» Problem requirements: Search the listing below, and show each line that includes the word "rocket".

» Source data:
%%

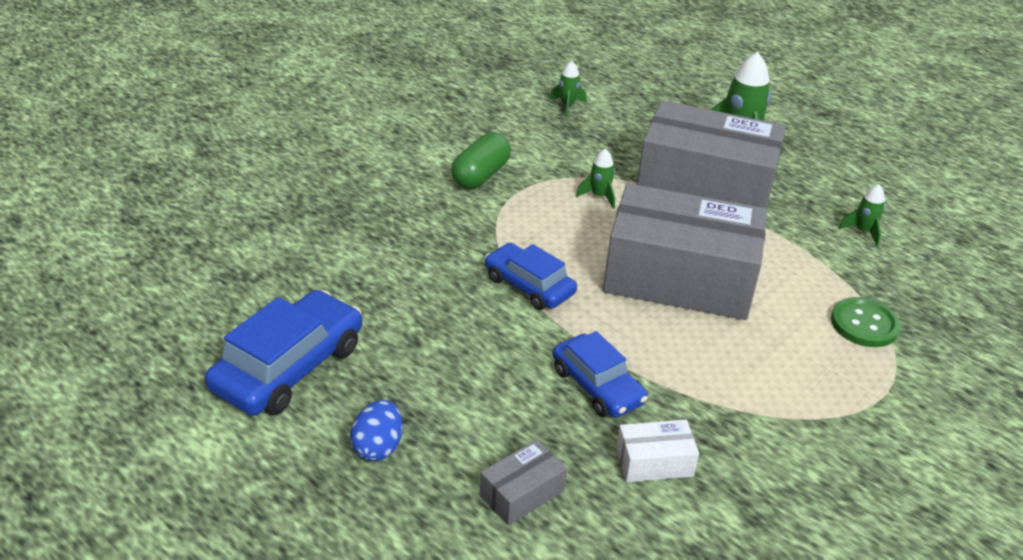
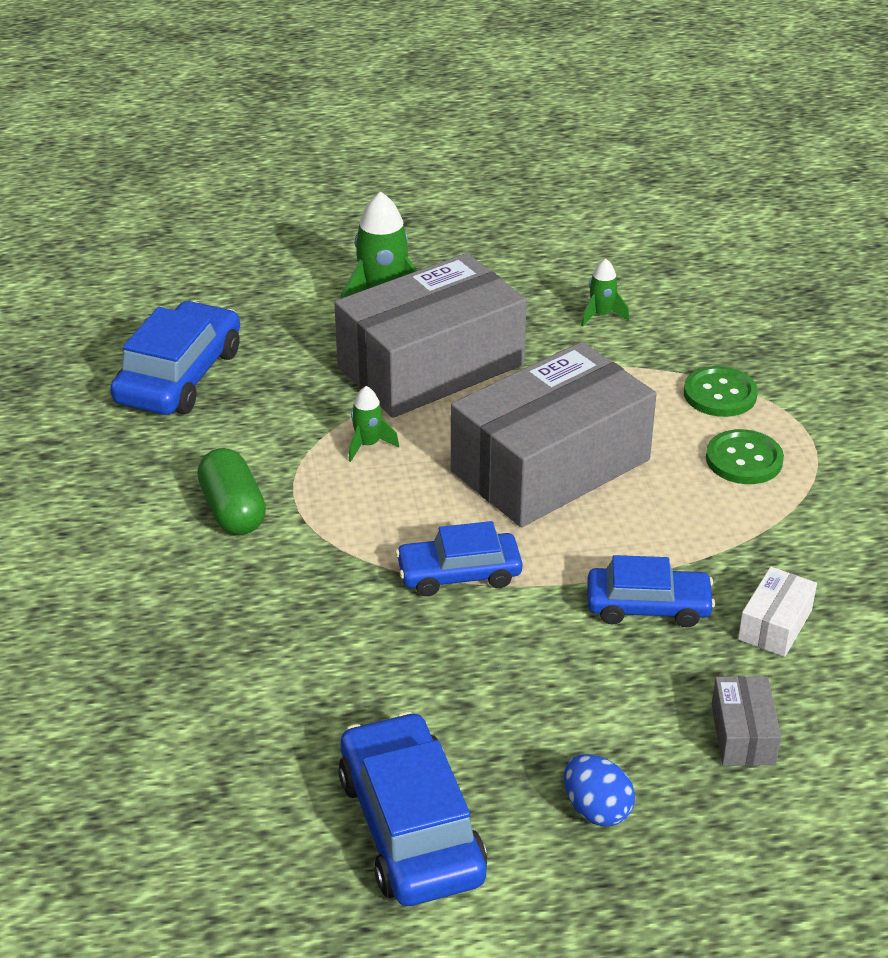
camera: 50 degrees left, 0 degrees up
(567, 105) = (179, 376): green rocket -> blue car
(810, 368) = (744, 459): none -> green button

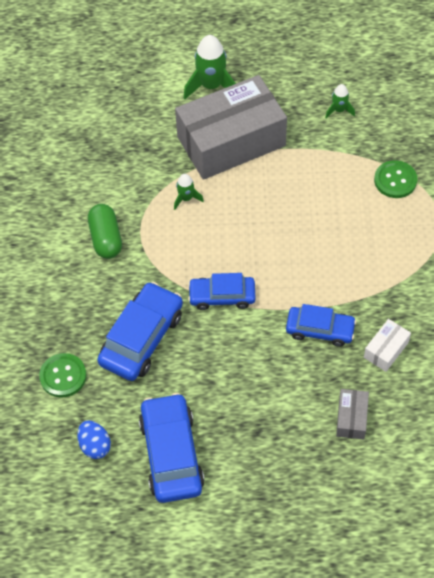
camera: 10 degrees right, 20 degrees up
(179, 376) = (86, 135): blue car -> blue car (142, 338)
(550, 466) = (286, 224): grey box -> none
(596, 809) = (266, 455): blue egg -> blue egg (95, 445)
(744, 459) = (397, 231): green button -> green button (63, 376)

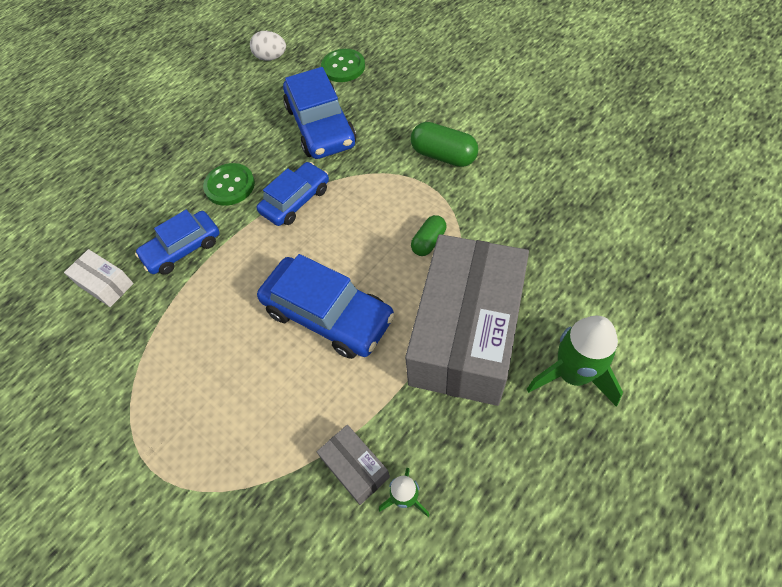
camera: 135 degrees right, 0 degrees up
(95, 445) = (271, 58): blue egg -> white egg
(171, 454) = (214, 92): blue car -> blue car (328, 315)
(186, 198) = (428, 242): green rocket -> green capsule
(351, 418) = (94, 213): grey box -> grey box (355, 468)
(386, 350) = (105, 284): white box -> white box turned 45 degrees counterclockwise
(395, 180) = (245, 468): green button -> green button (230, 186)

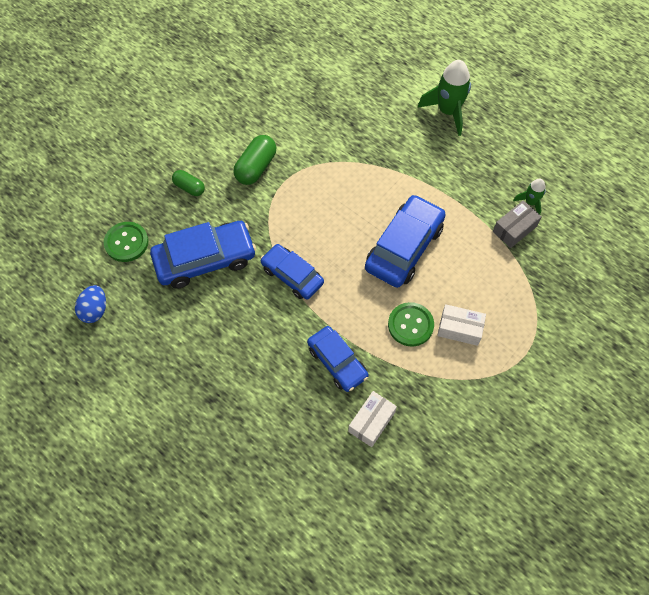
camera: 95 degrees left, 5 degrees up
(202, 382) = (459, 329): none -> white box
(230, 186) = (269, 331): green button -> green button (410, 325)
(271, 58) = (95, 310): white egg -> blue egg
(428, 242) = (342, 182): green capsule -> green capsule (189, 187)
(465, 333) = (420, 164): grey box -> none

%%

» Exercise solution:
(567, 105) = (179, 376): green rocket -> blue car
(186, 198) = (428, 242): green rocket -> green capsule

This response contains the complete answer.